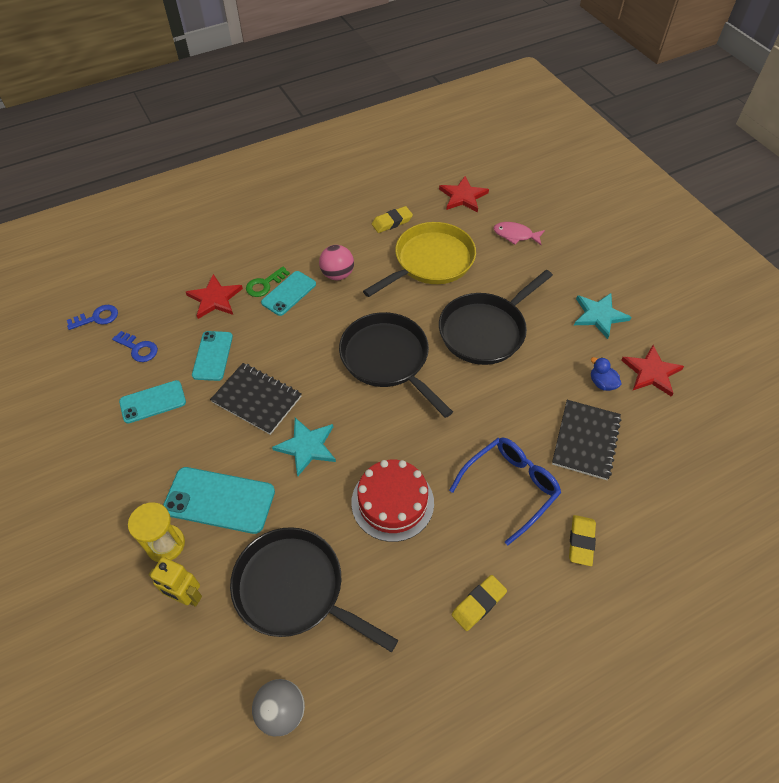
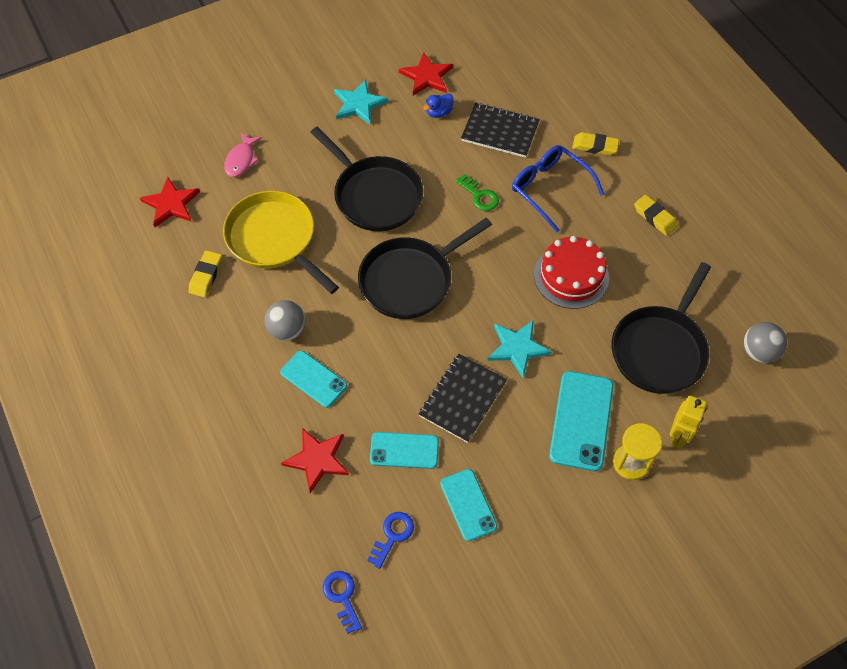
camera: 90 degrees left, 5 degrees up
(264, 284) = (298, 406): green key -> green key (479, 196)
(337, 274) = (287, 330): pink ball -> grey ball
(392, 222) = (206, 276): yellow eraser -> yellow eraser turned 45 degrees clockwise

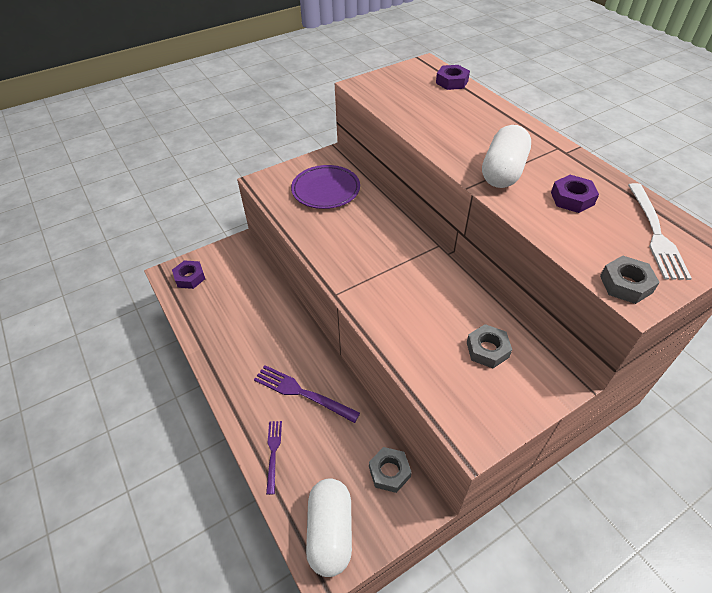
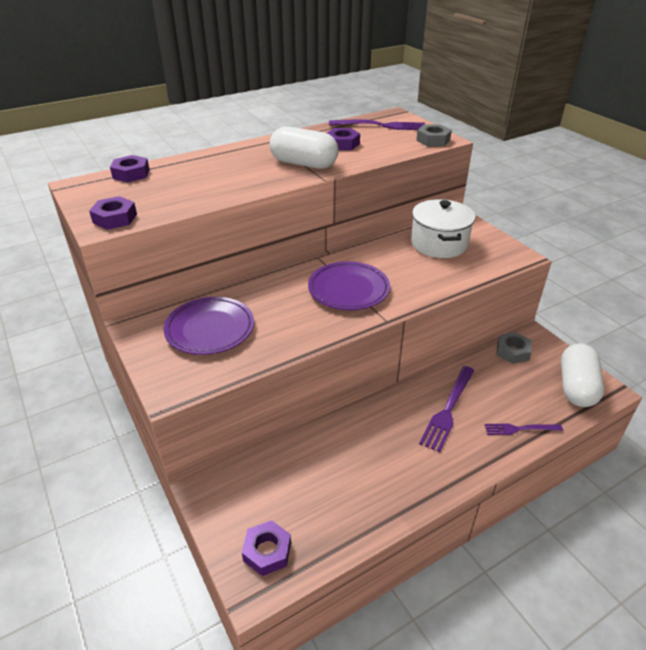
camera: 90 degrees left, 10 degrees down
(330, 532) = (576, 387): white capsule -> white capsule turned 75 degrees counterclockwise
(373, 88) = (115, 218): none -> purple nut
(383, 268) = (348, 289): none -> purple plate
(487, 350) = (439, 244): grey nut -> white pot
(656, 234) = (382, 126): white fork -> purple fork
...
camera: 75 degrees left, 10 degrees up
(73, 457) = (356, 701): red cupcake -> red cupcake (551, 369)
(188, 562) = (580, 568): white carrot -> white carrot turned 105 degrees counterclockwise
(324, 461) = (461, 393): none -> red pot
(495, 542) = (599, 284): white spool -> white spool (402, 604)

• Exercise aim: Repeat exactly the stretch of the listing above that starts with the line holding "camera: 90 degrees left, 5 degrees up" and finishes with the line holding "(656, 234) = (382, 126): white", both included. Skip every picture.

• Exercise output:
camera: 90 degrees left, 5 degrees up
(264, 284) = (298, 406): green key -> green key (479, 196)
(337, 274) = (287, 330): pink ball -> grey ball
(392, 222) = (206, 276): yellow eraser -> yellow eraser turned 45 degrees clockwise

camera: 90 degrees left, 10 degrees down
(330, 532) = (576, 387): white capsule -> white capsule turned 75 degrees counterclockwise
(373, 88) = (115, 218): none -> purple nut
(383, 268) = (348, 289): none -> purple plate
(487, 350) = (439, 244): grey nut -> white pot
(656, 234) = (382, 126): white fork -> purple fork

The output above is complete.